● Problem description
Copy out the line bearing "(334, 227) = (459, 350): green" and all the lines after it, to the very end of the material below, exactly as written.

● Data section
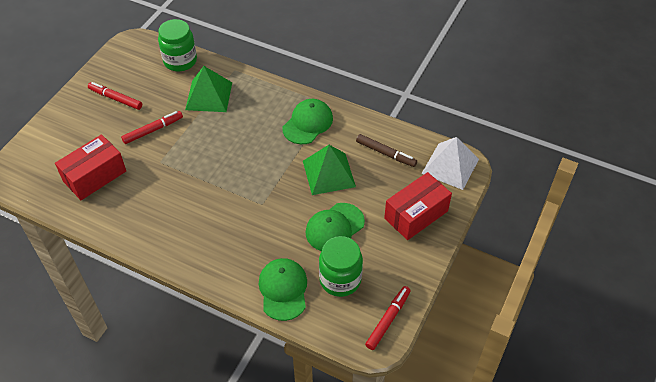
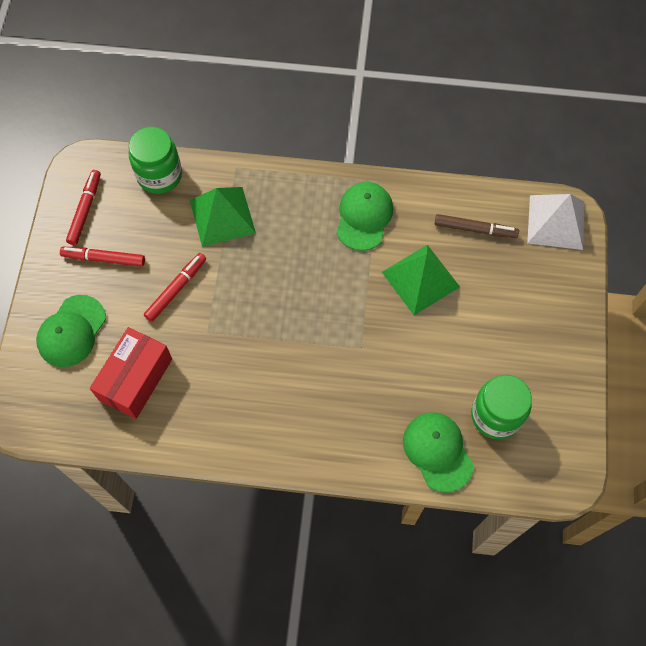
camera: 20 degrees left, 15 degrees up
(334, 227) = (459, 350): green cap -> green cap (71, 331)
(388, 320) = (570, 447): red marker -> red marker (85, 210)
(416, 214) = (544, 301): red box -> none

● Solution
(334, 227) = (459, 350): green cap -> green cap (71, 331)
(388, 320) = (570, 447): red marker -> red marker (85, 210)
(416, 214) = (544, 301): red box -> none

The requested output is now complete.